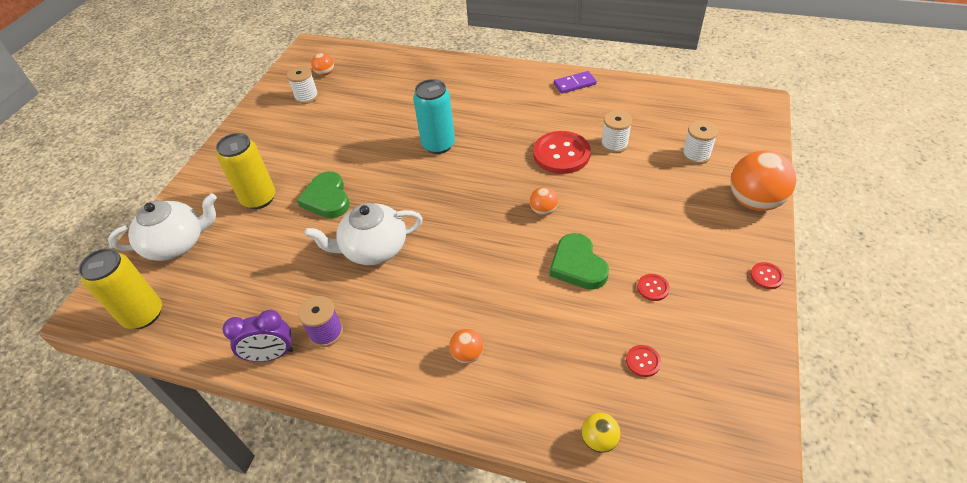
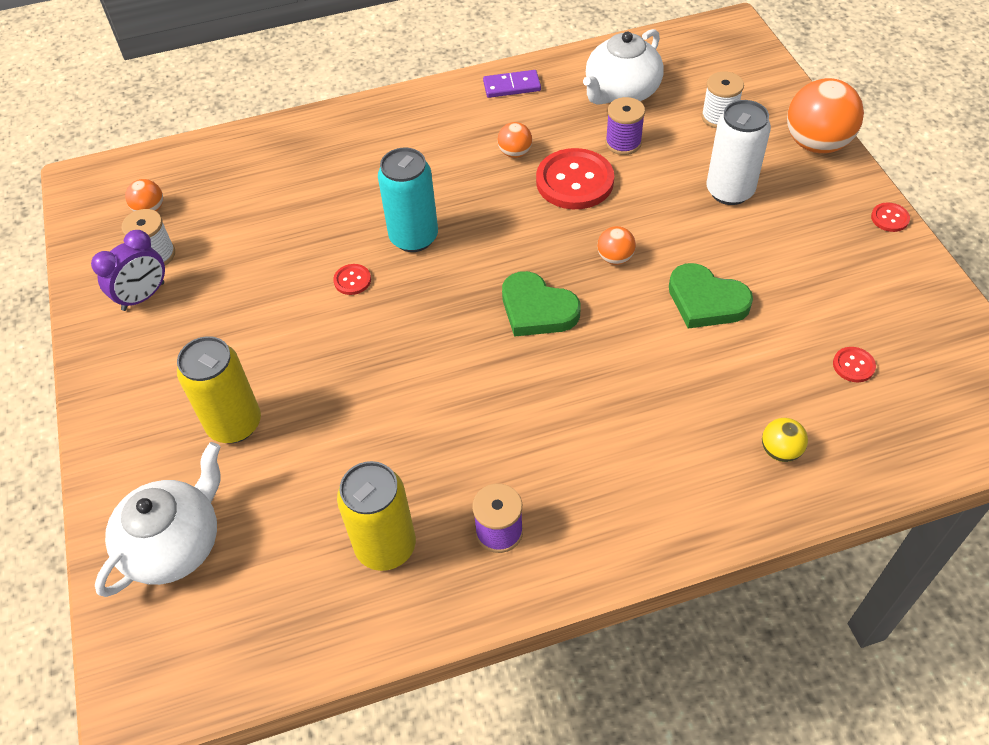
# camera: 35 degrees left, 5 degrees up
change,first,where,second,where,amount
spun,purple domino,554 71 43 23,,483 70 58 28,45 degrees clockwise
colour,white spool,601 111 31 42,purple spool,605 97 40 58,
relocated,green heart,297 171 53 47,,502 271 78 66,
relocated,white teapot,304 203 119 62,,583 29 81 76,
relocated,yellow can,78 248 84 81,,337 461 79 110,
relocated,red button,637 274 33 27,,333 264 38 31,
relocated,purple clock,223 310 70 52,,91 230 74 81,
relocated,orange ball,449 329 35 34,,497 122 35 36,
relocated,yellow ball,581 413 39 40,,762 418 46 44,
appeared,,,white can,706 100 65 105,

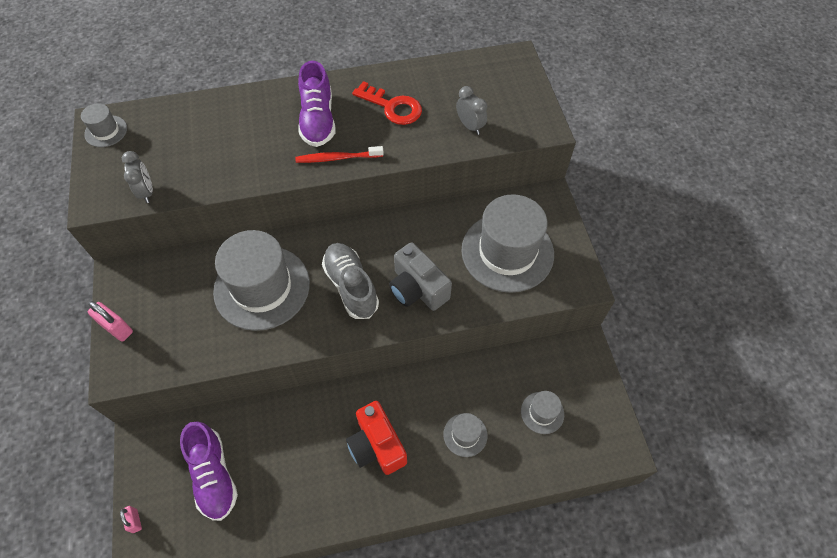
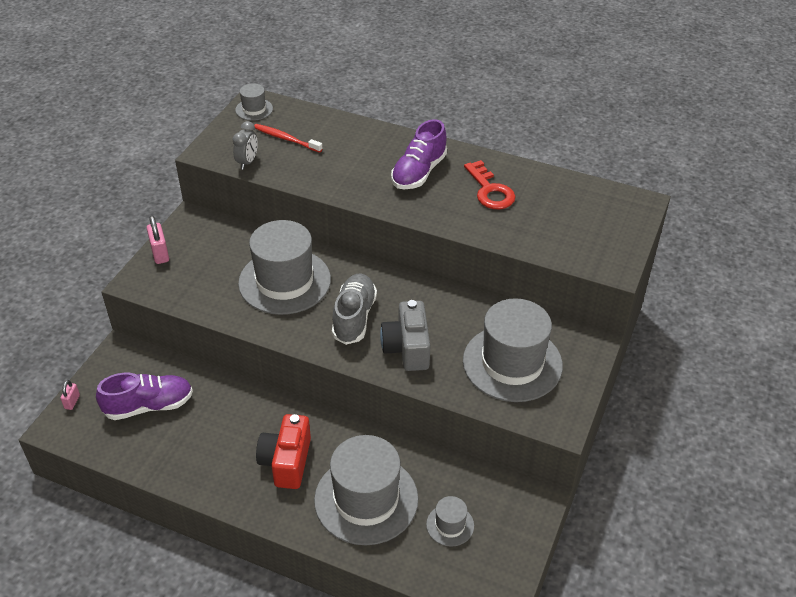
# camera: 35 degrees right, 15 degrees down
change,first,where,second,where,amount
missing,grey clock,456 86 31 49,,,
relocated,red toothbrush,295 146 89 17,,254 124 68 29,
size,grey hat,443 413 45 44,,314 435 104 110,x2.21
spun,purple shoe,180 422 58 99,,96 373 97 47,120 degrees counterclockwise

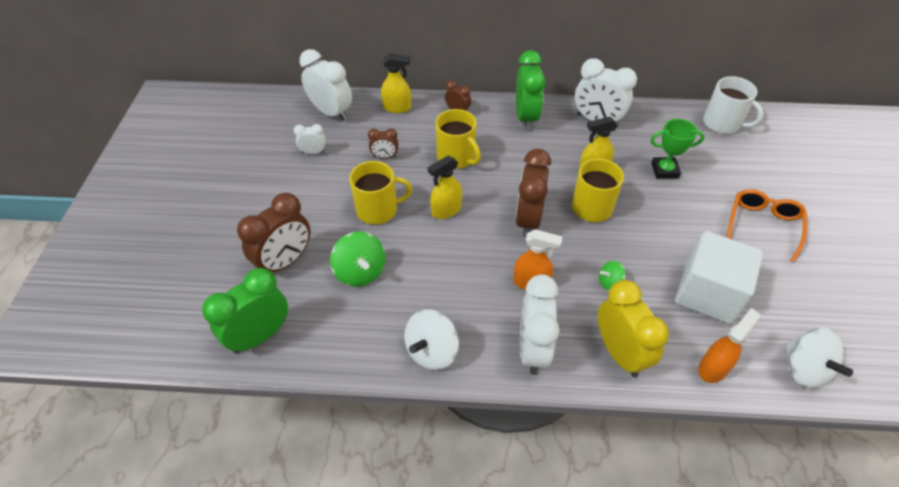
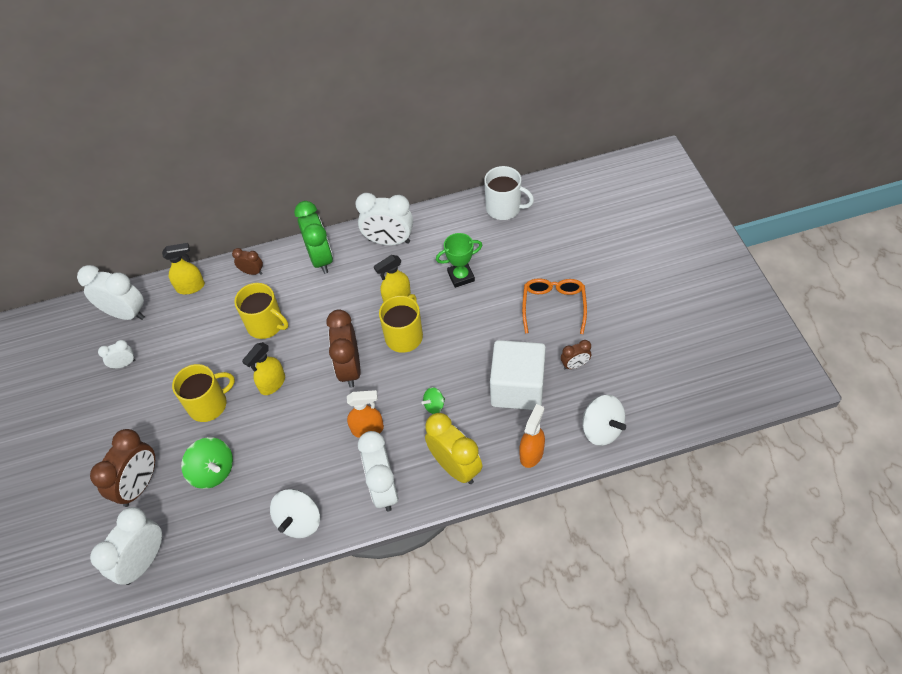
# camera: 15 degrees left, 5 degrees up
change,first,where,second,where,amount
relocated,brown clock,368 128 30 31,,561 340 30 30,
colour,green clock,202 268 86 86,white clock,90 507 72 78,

# # # # # # #

# [WHAT YOU WILL DO]
Among the entries above, copy exactly the stretch from the line holding "relocated,yellow ball,581 413" through the line holding "spun,purple shoe,180 422", leaving out any pictures.

# [YOUR RESPONSE]
relocated,yellow ball,581 413 39 40,,762 418 46 44,
appeared,,,white can,706 100 65 105,

# camera: 35 degrees right, 15 degrees down
change,first,where,second,where,amount
missing,grey clock,456 86 31 49,,,
relocated,red toothbrush,295 146 89 17,,254 124 68 29,
size,grey hat,443 413 45 44,,314 435 104 110,x2.21
spun,purple shoe,180 422 58 99,,96 373 97 47,120 degrees counterclockwise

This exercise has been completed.